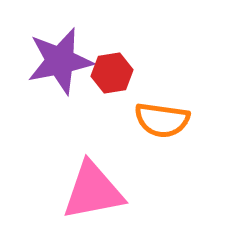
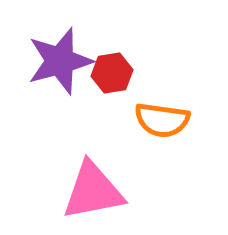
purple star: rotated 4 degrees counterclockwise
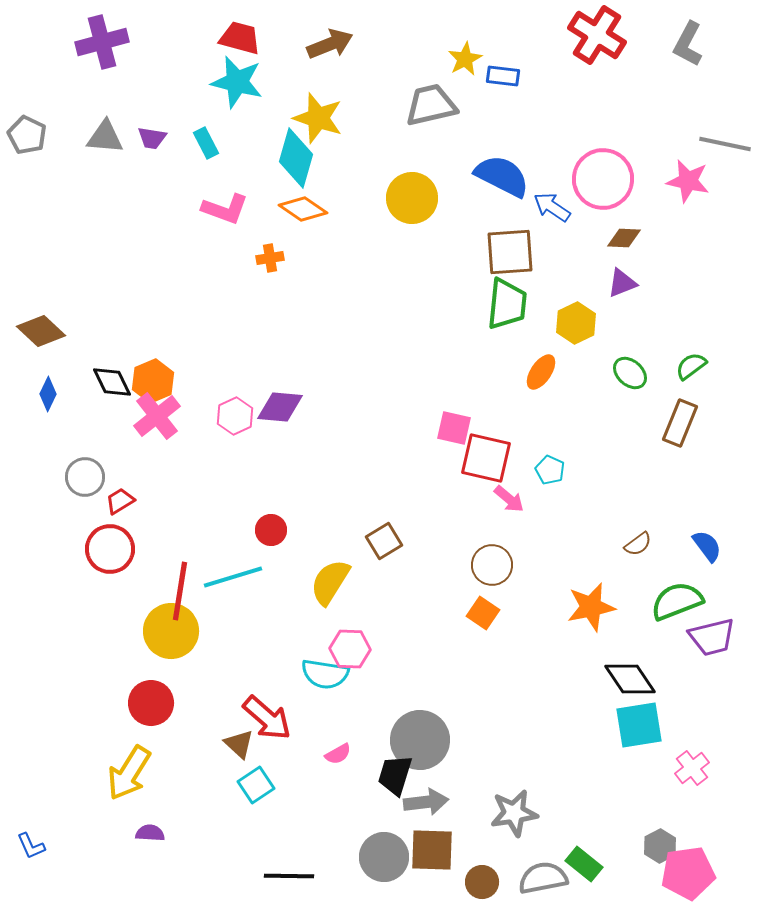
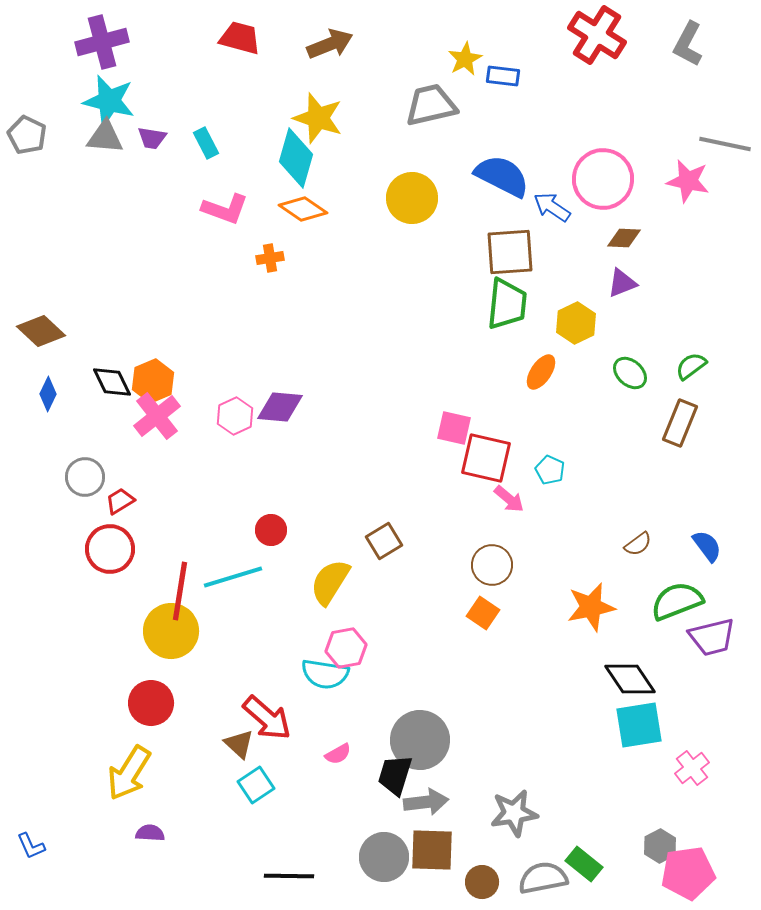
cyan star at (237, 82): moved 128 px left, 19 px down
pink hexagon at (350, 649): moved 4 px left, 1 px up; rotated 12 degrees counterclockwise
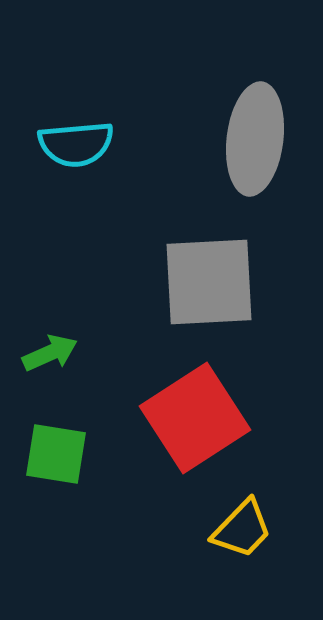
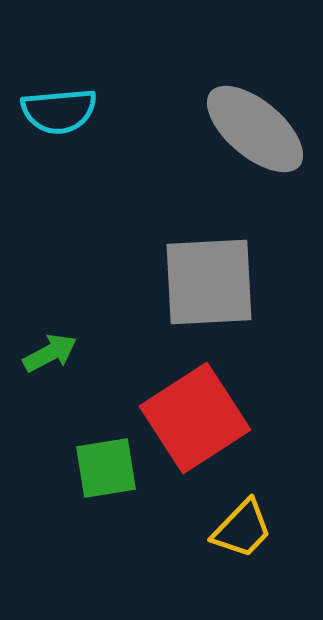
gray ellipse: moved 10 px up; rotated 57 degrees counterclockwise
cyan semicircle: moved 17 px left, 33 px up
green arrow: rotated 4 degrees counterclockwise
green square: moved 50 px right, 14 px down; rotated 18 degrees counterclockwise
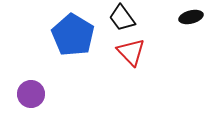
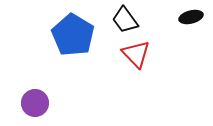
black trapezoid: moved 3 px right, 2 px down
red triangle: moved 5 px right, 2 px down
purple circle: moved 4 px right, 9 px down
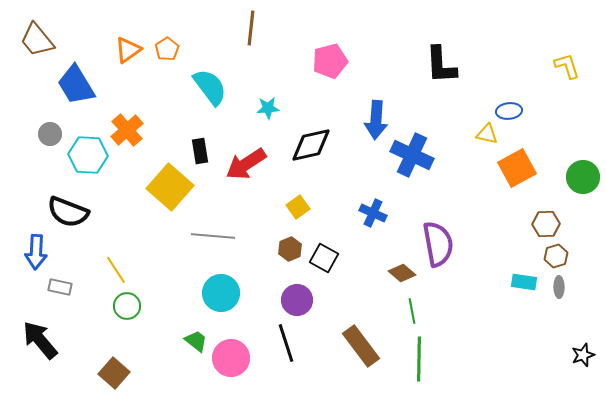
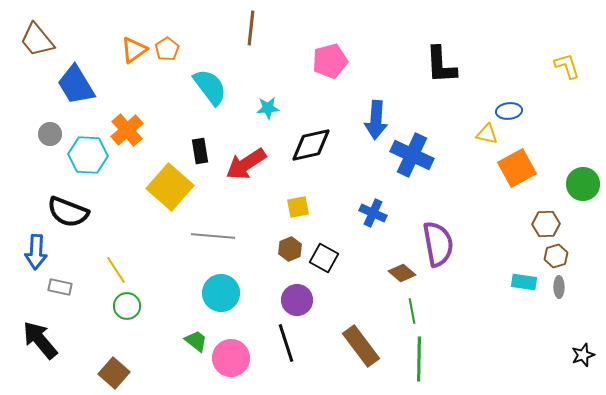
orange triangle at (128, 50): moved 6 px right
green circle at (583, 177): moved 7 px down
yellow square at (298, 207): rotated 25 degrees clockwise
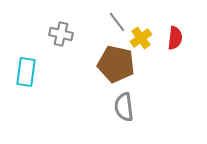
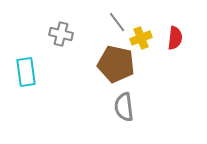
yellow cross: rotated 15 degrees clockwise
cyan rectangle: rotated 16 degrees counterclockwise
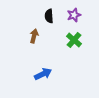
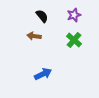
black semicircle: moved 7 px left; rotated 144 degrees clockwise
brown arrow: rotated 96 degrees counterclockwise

____

## WHAT IS EXPECTED:
Starting at the line that contains "gray ellipse: moved", restate each line verbatim through the final line of the listing, skipping all pictures.

## RESULT FOR THIS TASK:
gray ellipse: moved 10 px up; rotated 57 degrees counterclockwise
cyan semicircle: moved 17 px left, 33 px up
green arrow: rotated 4 degrees counterclockwise
green square: moved 50 px right, 14 px down; rotated 18 degrees counterclockwise
black trapezoid: moved 3 px right, 2 px down
red triangle: moved 5 px right, 2 px down
purple circle: moved 4 px right, 9 px down
orange triangle at (128, 50): moved 6 px right
green circle at (583, 177): moved 7 px down
yellow square at (298, 207): rotated 25 degrees clockwise
yellow cross: rotated 15 degrees clockwise
cyan rectangle: rotated 16 degrees counterclockwise
black semicircle: moved 7 px left; rotated 144 degrees clockwise
brown arrow: rotated 96 degrees counterclockwise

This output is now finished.